- Your instructions:
A faithful copy of every entry, with the pictures removed, is what is needed here.

========

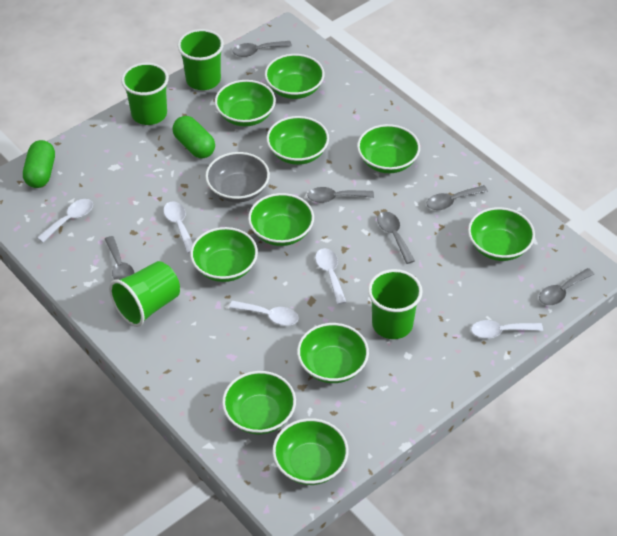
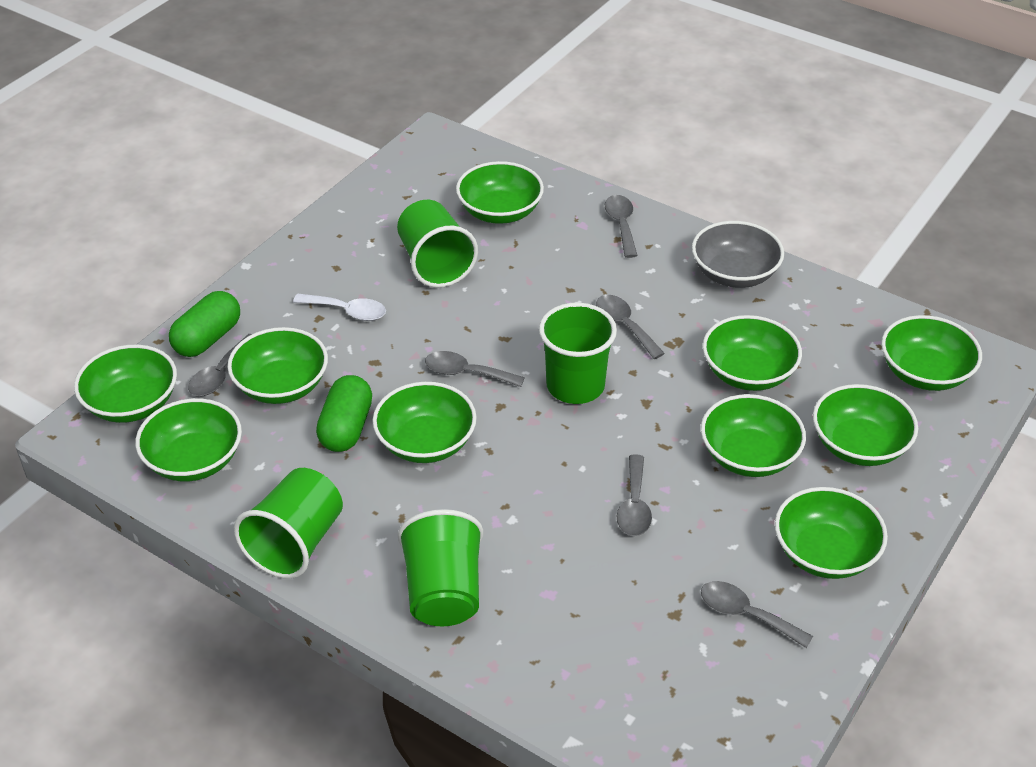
white spoon: 5 -> 1

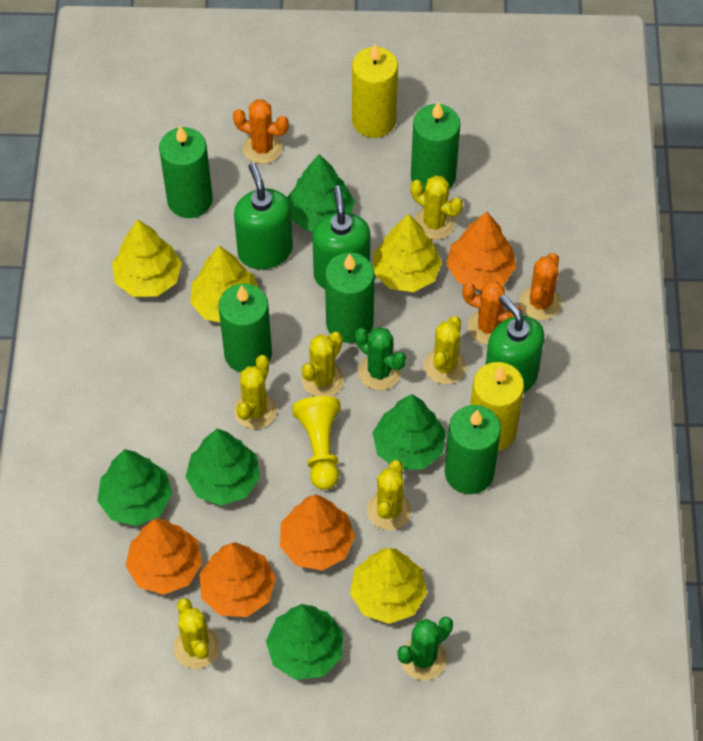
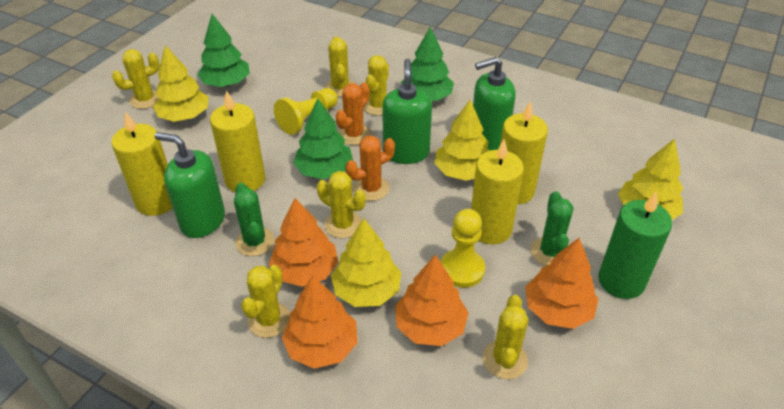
green candle: 5 -> 1
green tree: 5 -> 3
orange cactus: 3 -> 2
yellow candle: 2 -> 4
yellow pawn: 1 -> 2

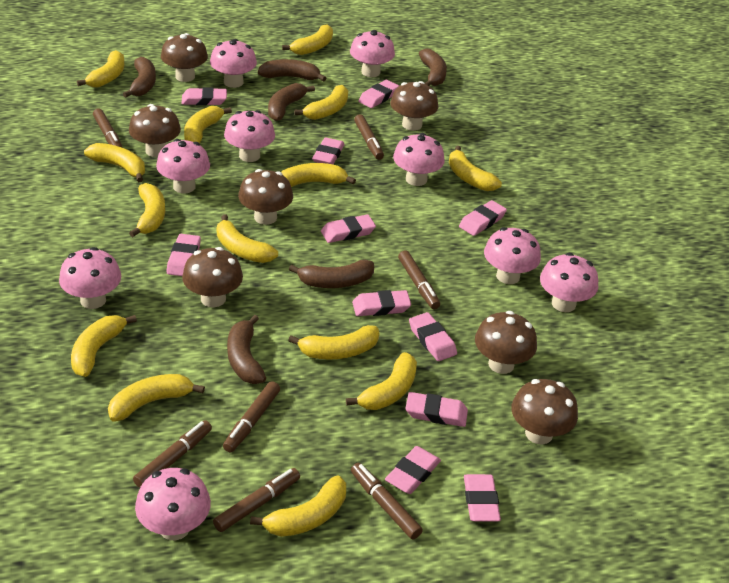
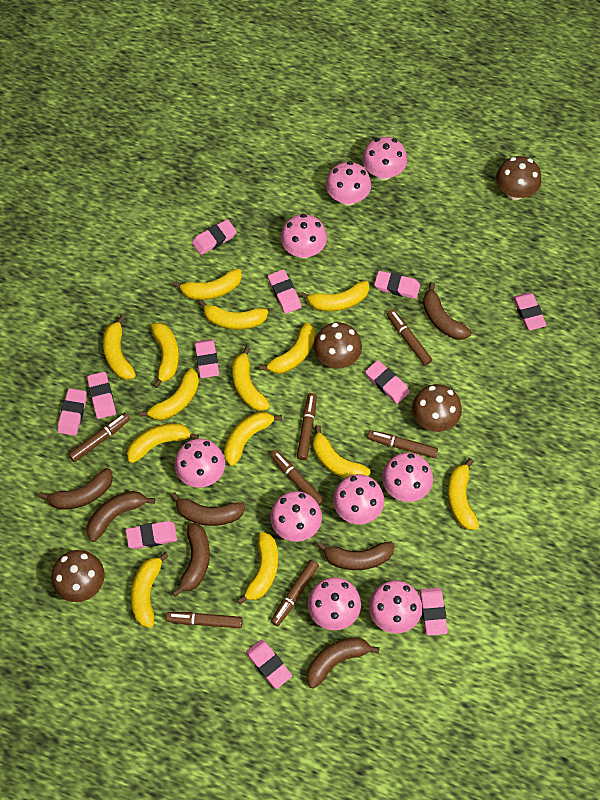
brown banana: 6 -> 7
brown mushroom: 7 -> 4

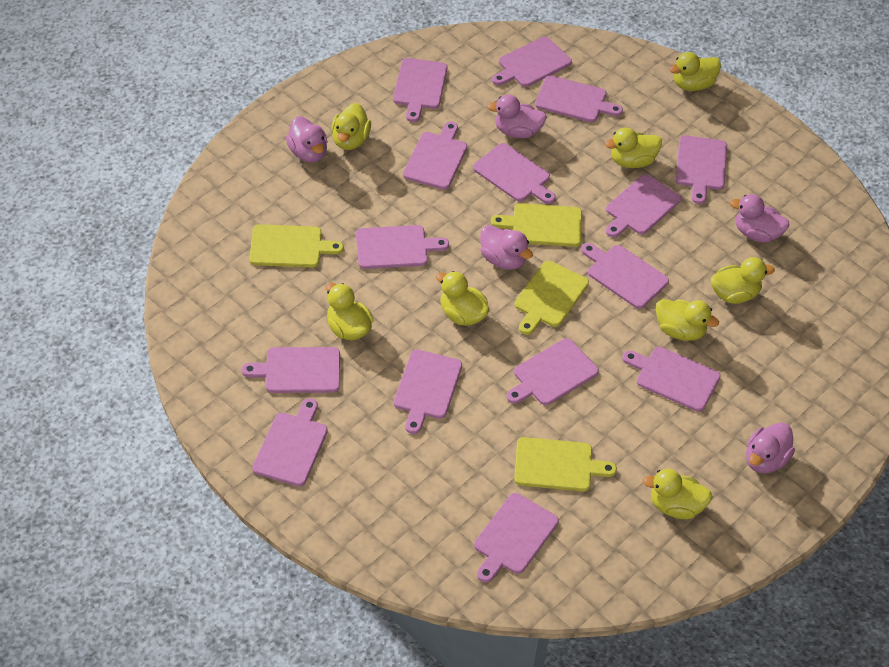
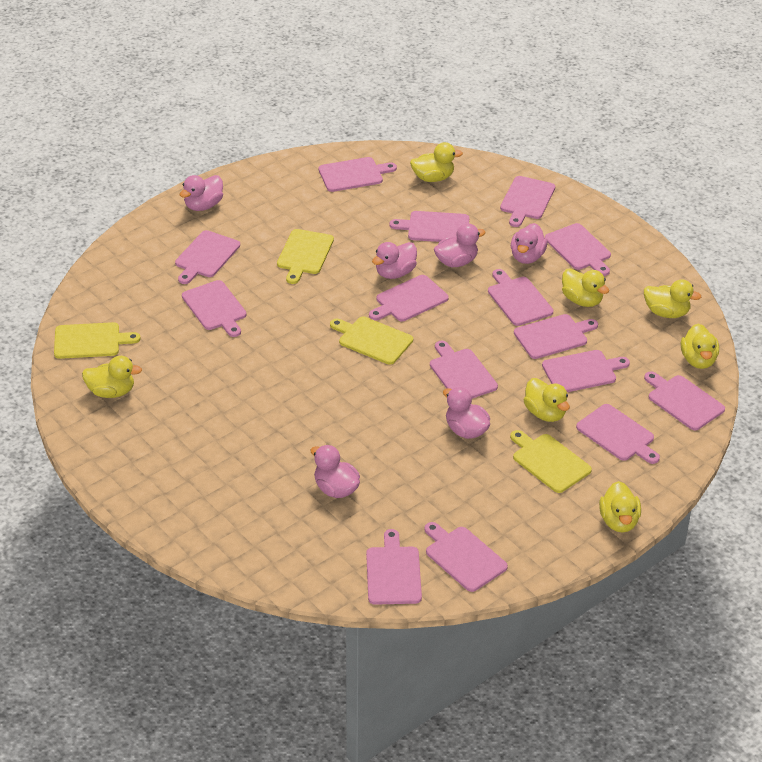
pink duck: 5 -> 6
yellow duck: 8 -> 7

========

- The answer:
white spoon: 5 -> 1

green candle: 5 -> 1
green tree: 5 -> 3
orange cactus: 3 -> 2
yellow candle: 2 -> 4
yellow pawn: 1 -> 2

brown banana: 6 -> 7
brown mushroom: 7 -> 4

pink duck: 5 -> 6
yellow duck: 8 -> 7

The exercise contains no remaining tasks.